━━━━━ Information ━━━━━

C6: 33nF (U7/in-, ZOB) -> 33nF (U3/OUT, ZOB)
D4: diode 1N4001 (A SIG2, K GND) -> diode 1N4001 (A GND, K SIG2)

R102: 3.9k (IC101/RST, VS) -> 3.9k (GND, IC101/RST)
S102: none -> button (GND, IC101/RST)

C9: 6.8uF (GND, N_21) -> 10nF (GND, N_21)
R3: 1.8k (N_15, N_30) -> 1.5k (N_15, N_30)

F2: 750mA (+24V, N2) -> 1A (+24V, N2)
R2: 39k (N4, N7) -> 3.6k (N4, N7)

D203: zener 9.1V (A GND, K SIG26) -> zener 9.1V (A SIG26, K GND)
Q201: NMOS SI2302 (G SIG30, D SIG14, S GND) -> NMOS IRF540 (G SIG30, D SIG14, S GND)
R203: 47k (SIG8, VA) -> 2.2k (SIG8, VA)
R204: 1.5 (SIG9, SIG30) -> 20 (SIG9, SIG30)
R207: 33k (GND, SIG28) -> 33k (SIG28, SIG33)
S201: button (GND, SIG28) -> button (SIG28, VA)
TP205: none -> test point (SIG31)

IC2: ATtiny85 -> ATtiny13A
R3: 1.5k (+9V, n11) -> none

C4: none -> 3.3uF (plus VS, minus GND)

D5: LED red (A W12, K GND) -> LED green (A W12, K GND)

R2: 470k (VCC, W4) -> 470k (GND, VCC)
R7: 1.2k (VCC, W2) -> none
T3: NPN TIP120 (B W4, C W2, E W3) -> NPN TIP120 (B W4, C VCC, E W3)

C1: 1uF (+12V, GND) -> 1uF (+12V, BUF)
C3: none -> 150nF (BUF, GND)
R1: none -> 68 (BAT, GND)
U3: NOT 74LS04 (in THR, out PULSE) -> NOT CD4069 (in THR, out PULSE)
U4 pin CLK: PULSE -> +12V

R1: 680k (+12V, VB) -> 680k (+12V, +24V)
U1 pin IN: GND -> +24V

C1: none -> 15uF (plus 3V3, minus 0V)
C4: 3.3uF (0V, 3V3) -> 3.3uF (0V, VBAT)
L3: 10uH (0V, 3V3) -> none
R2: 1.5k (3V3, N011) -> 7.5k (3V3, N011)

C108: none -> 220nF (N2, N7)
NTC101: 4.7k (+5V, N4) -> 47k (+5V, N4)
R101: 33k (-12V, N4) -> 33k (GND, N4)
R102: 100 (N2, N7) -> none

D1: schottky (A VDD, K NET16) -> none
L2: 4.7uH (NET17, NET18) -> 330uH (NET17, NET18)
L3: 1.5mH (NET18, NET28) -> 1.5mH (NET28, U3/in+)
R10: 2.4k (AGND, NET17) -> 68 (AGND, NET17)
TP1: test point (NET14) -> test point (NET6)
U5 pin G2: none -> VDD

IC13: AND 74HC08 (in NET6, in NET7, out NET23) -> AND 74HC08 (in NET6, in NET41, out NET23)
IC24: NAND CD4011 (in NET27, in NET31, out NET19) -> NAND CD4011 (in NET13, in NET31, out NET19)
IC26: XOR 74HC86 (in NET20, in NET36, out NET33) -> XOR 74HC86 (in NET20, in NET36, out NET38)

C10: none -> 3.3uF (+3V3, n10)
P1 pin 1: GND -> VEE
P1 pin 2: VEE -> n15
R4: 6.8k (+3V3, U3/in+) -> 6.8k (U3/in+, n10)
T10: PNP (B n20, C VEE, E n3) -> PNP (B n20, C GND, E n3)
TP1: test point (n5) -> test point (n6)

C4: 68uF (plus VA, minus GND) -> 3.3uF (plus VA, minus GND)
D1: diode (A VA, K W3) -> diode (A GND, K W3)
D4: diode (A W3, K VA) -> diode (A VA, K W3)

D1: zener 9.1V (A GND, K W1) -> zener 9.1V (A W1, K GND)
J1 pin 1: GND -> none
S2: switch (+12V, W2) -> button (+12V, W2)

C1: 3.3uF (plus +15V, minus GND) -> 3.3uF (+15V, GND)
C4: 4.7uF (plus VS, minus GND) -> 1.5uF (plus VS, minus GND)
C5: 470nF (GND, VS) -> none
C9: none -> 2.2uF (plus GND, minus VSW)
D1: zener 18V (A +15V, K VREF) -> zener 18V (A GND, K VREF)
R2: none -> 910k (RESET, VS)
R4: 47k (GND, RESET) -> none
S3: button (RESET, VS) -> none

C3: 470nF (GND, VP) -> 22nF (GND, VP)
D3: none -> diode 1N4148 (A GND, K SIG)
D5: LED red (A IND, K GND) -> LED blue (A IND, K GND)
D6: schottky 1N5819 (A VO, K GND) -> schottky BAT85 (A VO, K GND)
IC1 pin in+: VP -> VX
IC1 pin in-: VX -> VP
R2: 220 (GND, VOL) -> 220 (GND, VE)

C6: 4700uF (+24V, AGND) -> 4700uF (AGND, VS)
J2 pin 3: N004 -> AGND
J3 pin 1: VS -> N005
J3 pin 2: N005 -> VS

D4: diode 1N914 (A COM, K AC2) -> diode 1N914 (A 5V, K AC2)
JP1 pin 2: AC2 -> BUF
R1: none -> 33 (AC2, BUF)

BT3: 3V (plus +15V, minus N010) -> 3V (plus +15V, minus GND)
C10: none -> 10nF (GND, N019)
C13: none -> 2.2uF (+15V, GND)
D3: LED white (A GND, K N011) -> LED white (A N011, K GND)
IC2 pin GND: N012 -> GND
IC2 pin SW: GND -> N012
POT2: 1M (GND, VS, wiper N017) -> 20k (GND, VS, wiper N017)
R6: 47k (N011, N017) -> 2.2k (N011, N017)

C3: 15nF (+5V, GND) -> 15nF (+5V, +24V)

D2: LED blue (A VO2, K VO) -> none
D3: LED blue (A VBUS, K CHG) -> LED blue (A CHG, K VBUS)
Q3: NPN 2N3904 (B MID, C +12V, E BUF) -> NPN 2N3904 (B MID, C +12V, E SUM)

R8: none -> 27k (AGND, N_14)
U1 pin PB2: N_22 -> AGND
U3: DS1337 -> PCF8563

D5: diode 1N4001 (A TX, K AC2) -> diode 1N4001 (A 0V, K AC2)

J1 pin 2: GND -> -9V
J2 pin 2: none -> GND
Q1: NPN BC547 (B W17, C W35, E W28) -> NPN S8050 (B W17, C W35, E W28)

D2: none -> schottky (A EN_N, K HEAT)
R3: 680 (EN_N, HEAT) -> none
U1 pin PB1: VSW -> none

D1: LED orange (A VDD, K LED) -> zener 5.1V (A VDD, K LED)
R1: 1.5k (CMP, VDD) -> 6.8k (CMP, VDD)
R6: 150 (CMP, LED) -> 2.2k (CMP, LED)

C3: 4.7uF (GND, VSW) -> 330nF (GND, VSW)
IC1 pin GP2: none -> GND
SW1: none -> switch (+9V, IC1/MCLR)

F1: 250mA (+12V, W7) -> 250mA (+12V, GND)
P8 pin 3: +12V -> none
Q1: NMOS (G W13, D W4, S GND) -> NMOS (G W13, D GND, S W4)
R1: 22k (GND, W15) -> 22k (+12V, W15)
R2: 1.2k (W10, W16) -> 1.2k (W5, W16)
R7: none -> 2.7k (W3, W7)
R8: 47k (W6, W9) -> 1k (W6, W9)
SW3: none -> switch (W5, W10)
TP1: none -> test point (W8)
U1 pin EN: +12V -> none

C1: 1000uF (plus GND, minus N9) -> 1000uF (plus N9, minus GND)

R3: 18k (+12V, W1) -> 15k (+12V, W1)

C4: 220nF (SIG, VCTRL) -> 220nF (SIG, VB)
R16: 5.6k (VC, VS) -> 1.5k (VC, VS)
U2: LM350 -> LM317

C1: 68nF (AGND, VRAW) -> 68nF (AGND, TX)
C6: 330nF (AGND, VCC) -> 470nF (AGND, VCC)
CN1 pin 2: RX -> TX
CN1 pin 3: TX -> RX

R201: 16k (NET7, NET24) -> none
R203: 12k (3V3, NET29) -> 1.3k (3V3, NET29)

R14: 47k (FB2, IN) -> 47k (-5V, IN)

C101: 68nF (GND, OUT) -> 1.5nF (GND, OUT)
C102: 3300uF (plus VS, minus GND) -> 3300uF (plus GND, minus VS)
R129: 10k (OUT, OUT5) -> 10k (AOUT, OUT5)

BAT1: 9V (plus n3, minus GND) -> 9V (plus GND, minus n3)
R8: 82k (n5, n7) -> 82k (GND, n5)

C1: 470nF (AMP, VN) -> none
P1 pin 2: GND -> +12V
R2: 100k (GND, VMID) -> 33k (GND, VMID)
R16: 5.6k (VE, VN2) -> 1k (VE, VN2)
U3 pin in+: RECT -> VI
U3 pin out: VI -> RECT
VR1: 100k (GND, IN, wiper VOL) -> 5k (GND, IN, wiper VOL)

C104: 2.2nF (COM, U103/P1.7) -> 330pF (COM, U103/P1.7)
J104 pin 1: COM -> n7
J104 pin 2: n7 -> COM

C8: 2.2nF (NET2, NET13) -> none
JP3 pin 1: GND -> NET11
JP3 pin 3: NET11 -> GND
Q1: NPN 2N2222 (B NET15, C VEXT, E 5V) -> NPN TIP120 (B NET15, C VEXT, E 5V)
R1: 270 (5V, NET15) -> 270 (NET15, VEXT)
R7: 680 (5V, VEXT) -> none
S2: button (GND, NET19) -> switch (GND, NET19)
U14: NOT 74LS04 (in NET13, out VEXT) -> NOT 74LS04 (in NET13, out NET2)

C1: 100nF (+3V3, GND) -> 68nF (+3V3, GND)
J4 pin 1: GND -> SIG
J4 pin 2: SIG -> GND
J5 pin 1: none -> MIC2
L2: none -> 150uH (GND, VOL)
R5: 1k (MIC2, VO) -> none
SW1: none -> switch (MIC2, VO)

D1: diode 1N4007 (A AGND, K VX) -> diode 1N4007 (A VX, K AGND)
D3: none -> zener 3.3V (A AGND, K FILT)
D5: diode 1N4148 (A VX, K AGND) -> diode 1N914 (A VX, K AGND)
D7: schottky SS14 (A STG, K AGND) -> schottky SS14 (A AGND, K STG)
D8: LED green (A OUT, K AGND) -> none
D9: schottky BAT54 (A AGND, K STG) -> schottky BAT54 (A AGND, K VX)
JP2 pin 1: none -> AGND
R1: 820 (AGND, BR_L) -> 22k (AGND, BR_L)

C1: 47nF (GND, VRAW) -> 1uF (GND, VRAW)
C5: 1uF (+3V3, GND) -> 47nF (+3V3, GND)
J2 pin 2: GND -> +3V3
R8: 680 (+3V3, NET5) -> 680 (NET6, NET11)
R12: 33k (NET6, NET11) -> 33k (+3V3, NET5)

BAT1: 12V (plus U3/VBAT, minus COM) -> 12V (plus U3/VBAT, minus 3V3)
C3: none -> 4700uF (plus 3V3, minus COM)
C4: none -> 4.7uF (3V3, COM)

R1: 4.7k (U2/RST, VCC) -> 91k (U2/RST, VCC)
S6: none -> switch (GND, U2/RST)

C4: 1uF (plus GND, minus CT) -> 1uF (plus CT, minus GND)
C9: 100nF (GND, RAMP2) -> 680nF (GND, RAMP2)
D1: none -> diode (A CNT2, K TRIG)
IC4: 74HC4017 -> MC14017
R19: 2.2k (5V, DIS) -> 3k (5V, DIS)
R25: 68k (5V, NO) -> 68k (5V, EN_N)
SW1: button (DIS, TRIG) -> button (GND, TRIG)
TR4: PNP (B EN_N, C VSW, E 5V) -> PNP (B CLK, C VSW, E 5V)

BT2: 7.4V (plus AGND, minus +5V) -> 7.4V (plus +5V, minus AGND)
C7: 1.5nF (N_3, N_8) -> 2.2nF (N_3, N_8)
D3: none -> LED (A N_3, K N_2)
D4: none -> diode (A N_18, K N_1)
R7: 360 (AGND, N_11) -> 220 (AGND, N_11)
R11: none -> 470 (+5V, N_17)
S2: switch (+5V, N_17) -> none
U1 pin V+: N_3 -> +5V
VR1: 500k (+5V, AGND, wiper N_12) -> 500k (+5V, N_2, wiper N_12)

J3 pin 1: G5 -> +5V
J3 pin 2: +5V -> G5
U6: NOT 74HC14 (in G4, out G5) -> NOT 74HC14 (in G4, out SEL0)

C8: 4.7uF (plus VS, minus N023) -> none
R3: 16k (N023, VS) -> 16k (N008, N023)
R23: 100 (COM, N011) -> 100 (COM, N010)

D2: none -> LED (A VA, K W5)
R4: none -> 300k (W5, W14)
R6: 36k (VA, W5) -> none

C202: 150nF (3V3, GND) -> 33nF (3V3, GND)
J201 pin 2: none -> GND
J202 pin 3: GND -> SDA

━━━━━

* _What the task requires_:
Retype word for word everything in the listing above from the line that holds "TP205: none -> test point (SIG31)" down to the line that holds "R7: 1.2k (VCC, W2) -> none". Keep both end lines and leave out the rest.

* _Solution below_:
TP205: none -> test point (SIG31)

IC2: ATtiny85 -> ATtiny13A
R3: 1.5k (+9V, n11) -> none

C4: none -> 3.3uF (plus VS, minus GND)

D5: LED red (A W12, K GND) -> LED green (A W12, K GND)

R2: 470k (VCC, W4) -> 470k (GND, VCC)
R7: 1.2k (VCC, W2) -> none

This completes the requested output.